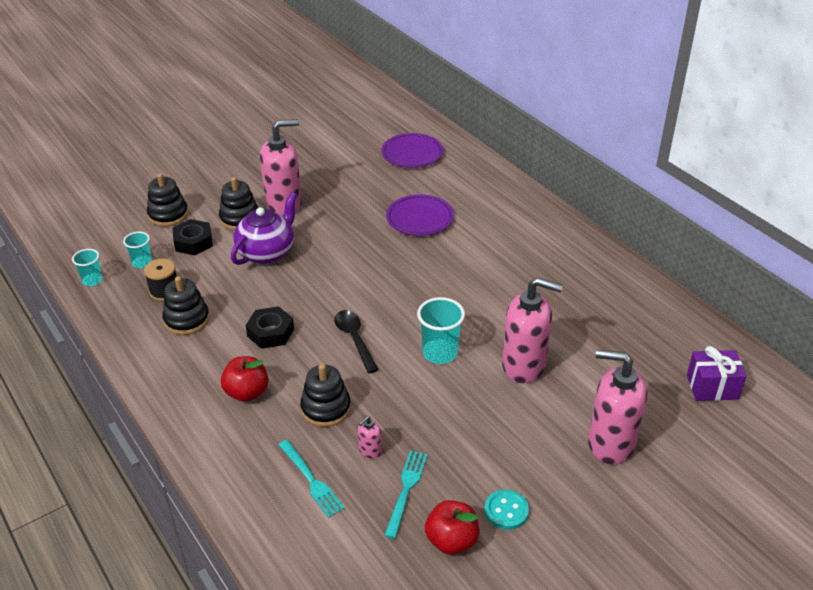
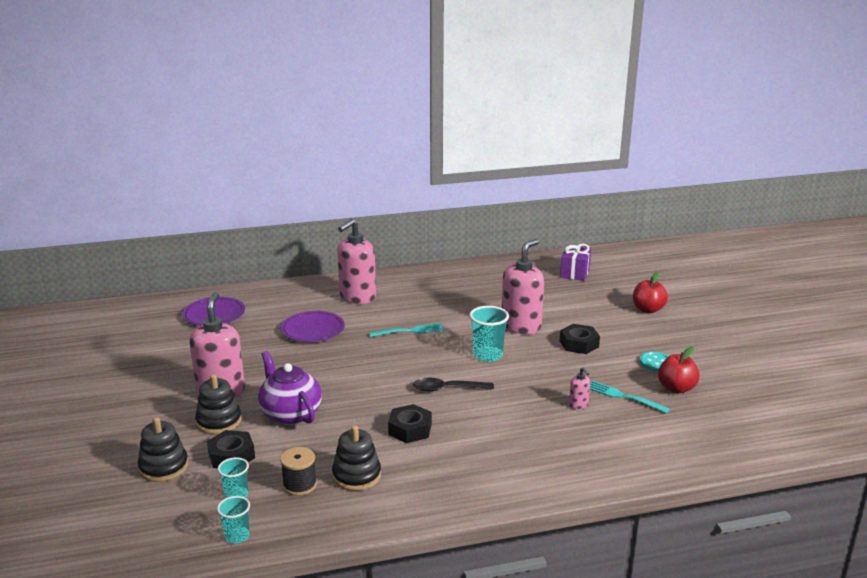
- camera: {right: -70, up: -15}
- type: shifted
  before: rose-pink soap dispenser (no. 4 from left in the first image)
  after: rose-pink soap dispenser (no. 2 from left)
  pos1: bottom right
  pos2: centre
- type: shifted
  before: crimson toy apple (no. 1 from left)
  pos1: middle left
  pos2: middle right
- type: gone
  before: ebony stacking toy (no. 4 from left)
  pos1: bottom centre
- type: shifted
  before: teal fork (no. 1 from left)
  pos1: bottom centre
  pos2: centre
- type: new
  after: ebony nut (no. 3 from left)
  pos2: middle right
--
Task>
Nothing in the records should be changed in the copy, but the pictures must be left out.

Problem solution>
- camera: {right: -70, up: -15}
- type: shifted
  before: rose-pink soap dispenser (no. 4 from left in the first image)
  after: rose-pink soap dispenser (no. 2 from left)
  pos1: bottom right
  pos2: centre
- type: shifted
  before: crimson toy apple (no. 1 from left)
  pos1: middle left
  pos2: middle right
- type: gone
  before: ebony stacking toy (no. 4 from left)
  pos1: bottom centre
- type: shifted
  before: teal fork (no. 1 from left)
  pos1: bottom centre
  pos2: centre
- type: new
  after: ebony nut (no. 3 from left)
  pos2: middle right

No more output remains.